[Problem to work on]: Only a number is wanted: how many lines of the entries include the string "XNOR"?

[Version comparison data]
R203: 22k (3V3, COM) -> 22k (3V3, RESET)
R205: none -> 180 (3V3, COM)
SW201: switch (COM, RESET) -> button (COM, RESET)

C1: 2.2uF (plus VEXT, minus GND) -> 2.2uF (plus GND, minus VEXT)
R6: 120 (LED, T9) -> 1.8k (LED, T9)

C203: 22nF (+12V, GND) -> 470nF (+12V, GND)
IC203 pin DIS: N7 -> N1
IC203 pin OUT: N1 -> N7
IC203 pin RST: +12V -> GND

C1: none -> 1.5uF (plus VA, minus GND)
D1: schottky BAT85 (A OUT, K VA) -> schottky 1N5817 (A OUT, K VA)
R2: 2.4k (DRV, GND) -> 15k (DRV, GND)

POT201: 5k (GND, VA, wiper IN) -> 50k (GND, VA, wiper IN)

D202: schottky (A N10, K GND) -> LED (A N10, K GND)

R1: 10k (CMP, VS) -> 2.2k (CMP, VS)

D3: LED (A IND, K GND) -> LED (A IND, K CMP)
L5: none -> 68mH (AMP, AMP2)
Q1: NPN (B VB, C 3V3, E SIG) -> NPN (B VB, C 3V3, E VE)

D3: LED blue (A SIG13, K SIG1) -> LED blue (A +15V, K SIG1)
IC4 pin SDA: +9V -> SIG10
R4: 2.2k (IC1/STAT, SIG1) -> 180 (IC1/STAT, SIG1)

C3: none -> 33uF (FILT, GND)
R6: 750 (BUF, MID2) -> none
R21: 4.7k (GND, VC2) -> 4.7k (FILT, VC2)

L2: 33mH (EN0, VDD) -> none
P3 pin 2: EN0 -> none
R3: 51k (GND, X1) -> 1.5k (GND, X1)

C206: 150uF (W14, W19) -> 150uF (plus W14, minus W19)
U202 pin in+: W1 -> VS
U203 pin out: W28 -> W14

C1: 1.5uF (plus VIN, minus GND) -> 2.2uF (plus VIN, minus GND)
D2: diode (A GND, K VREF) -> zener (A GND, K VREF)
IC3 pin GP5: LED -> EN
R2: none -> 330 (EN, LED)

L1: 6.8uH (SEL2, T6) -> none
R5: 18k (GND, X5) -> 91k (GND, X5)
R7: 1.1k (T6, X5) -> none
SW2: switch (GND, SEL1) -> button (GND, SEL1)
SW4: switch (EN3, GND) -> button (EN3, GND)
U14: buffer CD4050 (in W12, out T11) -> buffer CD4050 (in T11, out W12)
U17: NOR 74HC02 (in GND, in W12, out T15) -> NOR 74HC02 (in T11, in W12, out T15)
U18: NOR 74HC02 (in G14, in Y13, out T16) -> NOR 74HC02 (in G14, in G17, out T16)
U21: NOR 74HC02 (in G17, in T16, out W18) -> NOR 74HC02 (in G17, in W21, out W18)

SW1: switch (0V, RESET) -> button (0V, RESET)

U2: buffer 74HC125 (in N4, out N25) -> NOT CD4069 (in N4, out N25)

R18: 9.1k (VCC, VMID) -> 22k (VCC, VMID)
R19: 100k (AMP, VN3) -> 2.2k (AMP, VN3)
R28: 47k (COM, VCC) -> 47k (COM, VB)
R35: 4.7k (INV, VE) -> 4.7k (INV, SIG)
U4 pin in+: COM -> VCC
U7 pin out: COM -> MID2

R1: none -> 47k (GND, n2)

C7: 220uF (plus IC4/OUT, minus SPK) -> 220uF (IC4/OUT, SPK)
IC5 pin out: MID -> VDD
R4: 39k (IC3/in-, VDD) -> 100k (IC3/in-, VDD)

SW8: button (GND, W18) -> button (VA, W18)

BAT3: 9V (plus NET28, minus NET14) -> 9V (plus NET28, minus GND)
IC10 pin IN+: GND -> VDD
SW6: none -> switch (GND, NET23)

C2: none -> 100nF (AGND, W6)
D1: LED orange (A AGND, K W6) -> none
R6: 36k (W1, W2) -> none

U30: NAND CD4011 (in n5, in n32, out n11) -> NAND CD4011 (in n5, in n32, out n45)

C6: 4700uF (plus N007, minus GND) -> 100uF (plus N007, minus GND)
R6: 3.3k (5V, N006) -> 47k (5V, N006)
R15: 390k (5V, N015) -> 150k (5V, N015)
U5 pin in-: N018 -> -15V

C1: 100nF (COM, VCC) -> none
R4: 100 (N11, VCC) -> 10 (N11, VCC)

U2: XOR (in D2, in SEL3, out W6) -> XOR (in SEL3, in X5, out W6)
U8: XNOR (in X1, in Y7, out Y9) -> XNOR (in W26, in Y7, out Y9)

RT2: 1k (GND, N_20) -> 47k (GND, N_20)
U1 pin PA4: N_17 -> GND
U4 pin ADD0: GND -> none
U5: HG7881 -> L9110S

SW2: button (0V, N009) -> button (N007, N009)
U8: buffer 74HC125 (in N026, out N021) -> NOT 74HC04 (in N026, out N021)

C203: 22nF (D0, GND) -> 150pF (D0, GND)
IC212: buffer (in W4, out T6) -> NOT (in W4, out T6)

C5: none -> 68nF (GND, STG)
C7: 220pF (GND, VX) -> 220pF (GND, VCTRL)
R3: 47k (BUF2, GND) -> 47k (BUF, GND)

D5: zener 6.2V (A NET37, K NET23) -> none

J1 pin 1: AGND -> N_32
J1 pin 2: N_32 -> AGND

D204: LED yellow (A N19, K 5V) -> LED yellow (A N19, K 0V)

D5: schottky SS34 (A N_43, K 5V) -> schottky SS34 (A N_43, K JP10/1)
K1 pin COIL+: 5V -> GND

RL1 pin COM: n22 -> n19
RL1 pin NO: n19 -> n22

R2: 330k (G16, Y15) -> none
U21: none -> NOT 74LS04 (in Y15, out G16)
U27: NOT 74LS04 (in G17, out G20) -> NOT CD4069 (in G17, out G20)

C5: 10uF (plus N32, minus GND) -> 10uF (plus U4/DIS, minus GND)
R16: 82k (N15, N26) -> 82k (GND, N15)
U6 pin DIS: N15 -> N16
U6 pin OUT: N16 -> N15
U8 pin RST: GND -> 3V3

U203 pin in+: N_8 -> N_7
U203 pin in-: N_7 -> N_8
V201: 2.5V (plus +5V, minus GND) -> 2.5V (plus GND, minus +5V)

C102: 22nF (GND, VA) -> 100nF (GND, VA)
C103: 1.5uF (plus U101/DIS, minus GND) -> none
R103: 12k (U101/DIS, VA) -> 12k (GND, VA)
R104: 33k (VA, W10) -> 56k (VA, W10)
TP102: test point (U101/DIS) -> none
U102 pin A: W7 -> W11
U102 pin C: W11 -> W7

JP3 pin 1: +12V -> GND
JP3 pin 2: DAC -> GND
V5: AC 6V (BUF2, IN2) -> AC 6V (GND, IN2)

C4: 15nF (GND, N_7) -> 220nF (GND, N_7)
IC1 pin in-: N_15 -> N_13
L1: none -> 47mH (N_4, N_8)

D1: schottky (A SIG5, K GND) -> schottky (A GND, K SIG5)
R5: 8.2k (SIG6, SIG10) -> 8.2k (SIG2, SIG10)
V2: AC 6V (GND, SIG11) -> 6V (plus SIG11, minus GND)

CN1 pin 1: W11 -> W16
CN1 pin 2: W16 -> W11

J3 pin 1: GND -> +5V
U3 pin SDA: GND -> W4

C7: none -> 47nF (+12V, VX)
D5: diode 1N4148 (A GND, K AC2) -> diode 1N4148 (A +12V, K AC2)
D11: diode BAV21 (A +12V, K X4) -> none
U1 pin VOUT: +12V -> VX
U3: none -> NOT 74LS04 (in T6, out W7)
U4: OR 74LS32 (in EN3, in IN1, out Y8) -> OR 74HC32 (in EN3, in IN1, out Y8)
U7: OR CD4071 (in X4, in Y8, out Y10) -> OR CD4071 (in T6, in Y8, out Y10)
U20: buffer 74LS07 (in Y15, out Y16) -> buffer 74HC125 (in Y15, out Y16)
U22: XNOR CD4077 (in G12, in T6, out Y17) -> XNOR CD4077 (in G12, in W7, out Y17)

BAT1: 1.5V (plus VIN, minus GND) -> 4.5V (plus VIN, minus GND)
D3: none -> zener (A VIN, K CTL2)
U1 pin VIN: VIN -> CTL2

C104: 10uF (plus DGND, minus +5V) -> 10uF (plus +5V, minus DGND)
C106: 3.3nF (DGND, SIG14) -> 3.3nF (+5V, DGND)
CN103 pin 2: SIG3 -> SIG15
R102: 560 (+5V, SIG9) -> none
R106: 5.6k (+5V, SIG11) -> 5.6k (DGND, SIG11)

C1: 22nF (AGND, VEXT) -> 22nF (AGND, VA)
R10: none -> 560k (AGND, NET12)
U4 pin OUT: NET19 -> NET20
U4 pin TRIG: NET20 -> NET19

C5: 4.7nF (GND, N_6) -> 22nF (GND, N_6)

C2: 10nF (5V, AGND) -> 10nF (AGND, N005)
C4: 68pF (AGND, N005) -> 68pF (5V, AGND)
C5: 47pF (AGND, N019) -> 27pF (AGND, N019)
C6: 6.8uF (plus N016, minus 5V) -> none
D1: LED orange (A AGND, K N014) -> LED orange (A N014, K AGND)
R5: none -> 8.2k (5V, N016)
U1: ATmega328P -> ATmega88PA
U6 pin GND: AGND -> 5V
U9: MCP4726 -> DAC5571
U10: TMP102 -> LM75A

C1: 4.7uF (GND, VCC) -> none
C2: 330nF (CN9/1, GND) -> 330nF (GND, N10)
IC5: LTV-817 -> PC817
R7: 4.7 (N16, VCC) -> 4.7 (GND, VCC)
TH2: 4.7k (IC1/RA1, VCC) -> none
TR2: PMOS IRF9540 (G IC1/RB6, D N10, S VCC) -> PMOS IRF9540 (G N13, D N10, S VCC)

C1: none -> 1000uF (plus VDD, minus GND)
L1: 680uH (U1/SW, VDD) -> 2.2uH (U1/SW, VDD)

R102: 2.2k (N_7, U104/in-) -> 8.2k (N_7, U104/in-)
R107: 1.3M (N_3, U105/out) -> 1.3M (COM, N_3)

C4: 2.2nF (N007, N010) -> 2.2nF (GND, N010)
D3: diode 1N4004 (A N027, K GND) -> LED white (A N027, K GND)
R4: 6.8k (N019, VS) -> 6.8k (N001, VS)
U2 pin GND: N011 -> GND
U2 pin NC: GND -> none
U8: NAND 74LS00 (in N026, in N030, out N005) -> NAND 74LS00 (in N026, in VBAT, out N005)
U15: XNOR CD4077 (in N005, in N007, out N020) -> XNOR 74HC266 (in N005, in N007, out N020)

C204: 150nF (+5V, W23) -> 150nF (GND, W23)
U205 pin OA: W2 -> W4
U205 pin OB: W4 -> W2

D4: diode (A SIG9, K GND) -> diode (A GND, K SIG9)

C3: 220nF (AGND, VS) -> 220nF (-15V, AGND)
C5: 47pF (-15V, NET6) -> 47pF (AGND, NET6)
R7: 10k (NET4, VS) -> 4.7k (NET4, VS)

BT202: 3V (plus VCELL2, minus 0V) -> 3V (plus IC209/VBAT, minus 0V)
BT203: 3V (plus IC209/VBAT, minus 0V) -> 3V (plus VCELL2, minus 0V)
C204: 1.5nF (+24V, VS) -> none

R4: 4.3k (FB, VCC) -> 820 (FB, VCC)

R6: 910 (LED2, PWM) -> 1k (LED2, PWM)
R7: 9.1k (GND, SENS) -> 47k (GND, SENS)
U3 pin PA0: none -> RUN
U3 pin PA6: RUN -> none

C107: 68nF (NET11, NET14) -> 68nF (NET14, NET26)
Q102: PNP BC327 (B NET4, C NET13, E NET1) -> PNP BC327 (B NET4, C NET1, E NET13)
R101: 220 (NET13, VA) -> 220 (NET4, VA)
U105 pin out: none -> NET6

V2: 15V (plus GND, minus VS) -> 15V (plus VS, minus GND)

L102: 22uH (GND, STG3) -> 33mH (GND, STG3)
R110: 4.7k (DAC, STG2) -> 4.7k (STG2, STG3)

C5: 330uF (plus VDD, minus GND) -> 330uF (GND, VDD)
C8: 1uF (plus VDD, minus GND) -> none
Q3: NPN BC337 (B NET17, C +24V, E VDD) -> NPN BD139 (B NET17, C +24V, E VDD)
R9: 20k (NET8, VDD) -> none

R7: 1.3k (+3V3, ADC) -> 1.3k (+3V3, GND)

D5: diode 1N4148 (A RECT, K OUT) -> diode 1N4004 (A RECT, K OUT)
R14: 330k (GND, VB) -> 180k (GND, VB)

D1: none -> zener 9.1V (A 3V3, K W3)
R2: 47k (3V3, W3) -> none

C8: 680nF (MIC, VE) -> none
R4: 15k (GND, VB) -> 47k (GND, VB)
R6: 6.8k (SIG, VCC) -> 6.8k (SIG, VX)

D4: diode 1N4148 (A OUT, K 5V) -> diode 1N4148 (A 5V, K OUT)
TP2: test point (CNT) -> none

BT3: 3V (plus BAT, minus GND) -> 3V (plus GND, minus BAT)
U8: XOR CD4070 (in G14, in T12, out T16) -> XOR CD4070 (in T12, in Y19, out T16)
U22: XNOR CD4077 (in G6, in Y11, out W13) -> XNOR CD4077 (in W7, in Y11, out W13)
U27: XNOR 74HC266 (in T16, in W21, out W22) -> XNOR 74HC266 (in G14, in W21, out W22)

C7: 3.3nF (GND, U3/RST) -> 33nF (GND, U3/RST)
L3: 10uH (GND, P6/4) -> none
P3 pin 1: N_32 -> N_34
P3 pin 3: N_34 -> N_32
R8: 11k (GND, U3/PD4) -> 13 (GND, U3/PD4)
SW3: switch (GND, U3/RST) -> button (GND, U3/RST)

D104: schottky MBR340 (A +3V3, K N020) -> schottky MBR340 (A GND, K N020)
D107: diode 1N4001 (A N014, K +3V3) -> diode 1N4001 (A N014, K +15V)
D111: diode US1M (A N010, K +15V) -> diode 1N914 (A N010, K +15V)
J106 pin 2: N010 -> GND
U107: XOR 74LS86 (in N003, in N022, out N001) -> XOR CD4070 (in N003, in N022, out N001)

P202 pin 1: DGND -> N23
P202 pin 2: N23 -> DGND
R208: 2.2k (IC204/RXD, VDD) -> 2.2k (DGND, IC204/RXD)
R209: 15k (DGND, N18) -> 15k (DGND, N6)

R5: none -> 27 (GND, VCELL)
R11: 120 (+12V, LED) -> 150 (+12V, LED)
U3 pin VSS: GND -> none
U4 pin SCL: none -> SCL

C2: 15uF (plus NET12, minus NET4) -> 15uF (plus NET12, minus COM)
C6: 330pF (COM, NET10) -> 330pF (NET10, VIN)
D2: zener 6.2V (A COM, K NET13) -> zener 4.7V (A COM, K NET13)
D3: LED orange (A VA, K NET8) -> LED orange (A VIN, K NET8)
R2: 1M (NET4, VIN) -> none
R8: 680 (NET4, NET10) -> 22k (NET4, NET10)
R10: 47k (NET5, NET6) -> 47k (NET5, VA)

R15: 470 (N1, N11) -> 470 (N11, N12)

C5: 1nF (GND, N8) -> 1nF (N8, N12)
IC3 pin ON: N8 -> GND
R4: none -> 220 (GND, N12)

[Problem solution]: 5